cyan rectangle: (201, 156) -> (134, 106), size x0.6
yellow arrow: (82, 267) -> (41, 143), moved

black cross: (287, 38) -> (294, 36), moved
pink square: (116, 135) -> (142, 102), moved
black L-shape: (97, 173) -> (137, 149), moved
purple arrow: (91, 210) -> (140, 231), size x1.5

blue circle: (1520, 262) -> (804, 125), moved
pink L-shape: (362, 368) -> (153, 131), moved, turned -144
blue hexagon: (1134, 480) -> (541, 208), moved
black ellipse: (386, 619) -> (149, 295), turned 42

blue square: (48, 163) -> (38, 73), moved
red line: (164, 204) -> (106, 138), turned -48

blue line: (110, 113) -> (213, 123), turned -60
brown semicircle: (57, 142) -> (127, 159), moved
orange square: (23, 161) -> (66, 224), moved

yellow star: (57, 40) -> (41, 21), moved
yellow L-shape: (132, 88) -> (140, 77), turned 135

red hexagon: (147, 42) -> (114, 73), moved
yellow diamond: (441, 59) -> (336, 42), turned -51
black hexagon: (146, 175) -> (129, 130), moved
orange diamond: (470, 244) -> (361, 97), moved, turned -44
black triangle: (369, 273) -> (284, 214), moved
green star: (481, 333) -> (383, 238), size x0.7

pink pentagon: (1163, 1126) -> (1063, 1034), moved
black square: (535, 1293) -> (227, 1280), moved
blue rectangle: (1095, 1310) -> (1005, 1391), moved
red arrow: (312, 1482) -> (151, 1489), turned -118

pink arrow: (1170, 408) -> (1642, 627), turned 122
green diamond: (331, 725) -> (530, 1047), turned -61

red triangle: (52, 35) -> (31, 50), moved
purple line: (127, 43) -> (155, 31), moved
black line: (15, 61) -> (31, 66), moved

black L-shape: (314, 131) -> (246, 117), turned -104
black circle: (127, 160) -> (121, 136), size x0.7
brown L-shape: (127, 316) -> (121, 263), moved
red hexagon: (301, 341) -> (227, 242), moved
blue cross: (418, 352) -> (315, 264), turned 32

EXERCISE DIRECTIONS:
After reading through the material, report every line that holds "hexagon".

SOLUTION FOR THIS PROBLEM:
blue hexagon: (1134, 480) -> (541, 208), moved
red hexagon: (147, 42) -> (114, 73), moved
black hexagon: (146, 175) -> (129, 130), moved
red hexagon: (301, 341) -> (227, 242), moved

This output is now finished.